-- Task brief --
Could you please return each line of the data that has the word "primary"?

-- Data --

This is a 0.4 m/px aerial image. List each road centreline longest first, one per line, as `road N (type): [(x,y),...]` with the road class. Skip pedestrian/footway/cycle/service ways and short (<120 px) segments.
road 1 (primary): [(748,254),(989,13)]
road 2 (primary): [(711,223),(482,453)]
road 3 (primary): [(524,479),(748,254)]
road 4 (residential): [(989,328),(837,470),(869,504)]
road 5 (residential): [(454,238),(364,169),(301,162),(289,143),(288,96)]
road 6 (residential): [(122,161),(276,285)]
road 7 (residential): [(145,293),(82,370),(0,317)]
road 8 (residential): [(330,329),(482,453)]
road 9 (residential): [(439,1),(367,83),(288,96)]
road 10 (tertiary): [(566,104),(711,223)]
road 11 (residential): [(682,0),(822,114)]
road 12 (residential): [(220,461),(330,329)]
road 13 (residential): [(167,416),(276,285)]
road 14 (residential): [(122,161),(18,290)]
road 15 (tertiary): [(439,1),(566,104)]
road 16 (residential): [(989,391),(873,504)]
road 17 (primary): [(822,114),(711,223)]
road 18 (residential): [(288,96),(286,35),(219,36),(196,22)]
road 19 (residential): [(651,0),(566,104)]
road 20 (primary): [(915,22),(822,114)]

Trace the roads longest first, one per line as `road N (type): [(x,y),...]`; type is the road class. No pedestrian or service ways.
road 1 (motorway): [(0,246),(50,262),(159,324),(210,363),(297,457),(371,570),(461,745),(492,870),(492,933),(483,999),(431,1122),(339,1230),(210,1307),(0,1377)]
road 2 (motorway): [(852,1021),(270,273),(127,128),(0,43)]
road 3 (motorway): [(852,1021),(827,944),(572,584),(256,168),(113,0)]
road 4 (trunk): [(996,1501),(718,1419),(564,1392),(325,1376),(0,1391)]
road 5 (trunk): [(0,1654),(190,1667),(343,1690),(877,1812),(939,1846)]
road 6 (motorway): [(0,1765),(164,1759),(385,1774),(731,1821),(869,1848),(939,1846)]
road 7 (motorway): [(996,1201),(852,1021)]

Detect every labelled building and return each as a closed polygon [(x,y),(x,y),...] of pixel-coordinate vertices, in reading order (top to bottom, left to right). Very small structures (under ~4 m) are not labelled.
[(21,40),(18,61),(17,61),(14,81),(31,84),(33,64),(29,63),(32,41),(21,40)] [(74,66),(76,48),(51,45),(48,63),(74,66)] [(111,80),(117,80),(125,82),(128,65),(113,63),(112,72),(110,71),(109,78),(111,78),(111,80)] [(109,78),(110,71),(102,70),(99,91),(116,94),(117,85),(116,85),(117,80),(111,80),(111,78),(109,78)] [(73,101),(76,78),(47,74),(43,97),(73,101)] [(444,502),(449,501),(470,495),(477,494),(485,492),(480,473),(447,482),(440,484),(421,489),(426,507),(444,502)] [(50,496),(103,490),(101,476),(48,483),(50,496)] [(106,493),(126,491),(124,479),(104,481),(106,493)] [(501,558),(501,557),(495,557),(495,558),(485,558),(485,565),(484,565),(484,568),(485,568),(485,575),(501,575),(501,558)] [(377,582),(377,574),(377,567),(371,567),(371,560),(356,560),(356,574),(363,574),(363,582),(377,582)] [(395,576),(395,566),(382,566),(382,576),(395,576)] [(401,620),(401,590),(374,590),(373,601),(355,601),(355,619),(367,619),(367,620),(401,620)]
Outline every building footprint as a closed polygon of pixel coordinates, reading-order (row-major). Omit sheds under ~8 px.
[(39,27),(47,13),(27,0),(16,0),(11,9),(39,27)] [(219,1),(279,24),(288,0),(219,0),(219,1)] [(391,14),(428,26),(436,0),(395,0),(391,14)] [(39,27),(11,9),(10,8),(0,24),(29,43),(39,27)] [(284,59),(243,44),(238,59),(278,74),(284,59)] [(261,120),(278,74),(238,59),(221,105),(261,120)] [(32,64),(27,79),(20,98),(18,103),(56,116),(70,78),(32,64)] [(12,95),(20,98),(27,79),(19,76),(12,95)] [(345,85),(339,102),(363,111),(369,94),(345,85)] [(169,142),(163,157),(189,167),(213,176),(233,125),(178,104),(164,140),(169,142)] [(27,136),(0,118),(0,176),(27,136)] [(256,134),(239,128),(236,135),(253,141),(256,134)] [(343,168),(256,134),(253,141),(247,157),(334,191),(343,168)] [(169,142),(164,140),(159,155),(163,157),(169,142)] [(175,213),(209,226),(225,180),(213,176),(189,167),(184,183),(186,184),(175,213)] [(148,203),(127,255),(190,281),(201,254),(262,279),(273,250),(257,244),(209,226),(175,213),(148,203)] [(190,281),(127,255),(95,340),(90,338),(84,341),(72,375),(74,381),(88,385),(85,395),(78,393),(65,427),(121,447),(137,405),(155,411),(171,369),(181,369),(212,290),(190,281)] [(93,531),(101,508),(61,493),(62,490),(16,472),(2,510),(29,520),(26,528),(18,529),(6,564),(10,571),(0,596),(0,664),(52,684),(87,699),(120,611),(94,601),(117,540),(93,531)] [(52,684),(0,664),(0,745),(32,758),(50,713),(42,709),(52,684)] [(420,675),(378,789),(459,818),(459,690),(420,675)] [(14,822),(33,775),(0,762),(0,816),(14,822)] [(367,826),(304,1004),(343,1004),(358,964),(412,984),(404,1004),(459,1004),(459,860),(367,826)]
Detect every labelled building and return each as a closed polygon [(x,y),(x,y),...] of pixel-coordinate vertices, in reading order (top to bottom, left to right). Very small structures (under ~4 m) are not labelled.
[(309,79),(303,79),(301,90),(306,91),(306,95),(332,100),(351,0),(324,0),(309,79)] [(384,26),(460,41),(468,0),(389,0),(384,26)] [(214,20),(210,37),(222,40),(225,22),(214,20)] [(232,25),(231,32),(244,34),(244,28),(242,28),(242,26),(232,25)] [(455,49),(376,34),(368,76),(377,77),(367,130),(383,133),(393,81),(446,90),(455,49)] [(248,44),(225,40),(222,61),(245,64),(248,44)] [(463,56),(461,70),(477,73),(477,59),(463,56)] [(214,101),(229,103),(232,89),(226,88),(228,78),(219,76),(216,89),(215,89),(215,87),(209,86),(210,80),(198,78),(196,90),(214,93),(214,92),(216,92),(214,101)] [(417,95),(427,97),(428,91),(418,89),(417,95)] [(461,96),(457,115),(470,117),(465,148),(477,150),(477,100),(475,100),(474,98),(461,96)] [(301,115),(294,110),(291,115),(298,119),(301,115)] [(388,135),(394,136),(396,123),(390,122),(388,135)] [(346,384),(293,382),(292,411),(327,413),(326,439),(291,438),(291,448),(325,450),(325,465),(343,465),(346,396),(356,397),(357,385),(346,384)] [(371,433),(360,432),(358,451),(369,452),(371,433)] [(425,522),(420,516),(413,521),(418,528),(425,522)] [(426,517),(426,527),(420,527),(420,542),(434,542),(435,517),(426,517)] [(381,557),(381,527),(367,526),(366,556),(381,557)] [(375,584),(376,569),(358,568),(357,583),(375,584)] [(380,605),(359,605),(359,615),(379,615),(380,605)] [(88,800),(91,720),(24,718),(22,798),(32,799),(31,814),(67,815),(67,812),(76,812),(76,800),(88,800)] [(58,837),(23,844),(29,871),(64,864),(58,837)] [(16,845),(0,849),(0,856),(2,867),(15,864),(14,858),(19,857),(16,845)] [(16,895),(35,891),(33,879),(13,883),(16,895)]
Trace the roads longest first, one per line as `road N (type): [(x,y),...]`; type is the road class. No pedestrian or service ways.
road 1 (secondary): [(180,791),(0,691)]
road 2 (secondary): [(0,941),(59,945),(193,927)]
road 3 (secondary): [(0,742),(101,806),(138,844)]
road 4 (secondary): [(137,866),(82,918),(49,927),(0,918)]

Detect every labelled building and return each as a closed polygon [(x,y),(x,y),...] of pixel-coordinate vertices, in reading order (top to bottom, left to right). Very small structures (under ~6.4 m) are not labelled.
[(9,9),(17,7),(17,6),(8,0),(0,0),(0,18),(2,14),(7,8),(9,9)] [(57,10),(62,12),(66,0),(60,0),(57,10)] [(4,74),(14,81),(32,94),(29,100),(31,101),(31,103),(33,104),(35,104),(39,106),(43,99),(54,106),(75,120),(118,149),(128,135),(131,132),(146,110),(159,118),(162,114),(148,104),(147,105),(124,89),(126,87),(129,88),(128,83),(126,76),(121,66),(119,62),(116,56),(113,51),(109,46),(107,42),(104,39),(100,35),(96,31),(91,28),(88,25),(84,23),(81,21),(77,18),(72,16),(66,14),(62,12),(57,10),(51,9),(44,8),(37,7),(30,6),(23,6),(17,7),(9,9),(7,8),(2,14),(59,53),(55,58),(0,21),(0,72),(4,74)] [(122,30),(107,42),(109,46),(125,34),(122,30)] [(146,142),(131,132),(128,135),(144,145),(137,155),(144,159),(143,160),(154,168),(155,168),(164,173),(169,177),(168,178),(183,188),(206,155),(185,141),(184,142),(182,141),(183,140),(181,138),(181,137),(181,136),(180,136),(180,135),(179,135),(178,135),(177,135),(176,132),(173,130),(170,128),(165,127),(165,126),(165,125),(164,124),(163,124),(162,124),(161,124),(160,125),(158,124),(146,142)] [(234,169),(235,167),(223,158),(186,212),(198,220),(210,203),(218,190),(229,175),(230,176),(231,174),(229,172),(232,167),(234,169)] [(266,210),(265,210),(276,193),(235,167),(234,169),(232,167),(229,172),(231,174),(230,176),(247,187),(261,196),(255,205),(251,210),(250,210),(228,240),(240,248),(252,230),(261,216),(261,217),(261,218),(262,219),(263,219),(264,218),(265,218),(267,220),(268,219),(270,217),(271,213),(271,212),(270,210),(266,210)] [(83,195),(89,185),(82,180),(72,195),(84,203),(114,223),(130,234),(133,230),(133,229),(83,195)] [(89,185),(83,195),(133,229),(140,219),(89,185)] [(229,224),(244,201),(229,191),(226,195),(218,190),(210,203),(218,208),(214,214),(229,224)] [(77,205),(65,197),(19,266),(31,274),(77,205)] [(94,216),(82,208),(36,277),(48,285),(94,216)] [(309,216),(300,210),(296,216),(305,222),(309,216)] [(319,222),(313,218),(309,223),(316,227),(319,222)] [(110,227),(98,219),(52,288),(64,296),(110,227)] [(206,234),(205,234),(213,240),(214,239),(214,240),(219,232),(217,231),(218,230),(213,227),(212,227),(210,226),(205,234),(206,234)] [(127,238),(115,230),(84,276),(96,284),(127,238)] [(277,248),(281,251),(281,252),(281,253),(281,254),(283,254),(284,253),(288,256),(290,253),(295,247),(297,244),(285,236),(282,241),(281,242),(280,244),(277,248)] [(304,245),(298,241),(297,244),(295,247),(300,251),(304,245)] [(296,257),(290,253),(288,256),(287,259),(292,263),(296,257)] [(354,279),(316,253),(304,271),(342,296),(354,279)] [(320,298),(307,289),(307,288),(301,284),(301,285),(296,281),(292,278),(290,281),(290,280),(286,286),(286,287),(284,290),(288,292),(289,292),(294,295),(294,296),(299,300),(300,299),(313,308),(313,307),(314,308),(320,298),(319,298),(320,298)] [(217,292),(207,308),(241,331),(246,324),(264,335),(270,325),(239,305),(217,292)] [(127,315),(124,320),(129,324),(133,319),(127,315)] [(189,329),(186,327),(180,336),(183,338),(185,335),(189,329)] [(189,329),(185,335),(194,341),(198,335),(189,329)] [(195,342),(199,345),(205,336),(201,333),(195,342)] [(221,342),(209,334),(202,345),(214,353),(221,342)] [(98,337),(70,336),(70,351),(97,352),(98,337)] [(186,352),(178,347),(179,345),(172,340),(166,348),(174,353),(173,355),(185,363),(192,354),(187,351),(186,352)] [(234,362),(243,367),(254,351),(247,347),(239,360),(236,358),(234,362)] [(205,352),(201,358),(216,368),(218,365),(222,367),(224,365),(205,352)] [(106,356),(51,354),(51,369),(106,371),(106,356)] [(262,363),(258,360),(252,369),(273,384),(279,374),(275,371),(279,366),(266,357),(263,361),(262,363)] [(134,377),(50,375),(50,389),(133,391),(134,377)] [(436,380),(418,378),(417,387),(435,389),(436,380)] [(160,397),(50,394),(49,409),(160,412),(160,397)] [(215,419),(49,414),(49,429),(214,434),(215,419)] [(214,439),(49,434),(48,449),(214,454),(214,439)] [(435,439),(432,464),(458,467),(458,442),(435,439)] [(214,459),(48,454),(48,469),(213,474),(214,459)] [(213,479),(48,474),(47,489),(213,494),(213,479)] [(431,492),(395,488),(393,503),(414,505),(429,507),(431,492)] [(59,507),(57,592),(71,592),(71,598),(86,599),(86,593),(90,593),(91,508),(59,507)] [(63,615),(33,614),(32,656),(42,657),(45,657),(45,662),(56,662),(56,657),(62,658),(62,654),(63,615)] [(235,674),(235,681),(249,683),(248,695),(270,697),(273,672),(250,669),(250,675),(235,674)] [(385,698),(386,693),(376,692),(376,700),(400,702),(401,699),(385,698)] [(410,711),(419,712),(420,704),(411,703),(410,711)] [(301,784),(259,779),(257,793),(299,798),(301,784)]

-- Output for this task --
road 1 (primary): [(748,254),(989,13)]
road 2 (primary): [(711,223),(482,453)]
road 3 (primary): [(524,479),(748,254)]
road 17 (primary): [(822,114),(711,223)]
road 20 (primary): [(915,22),(822,114)]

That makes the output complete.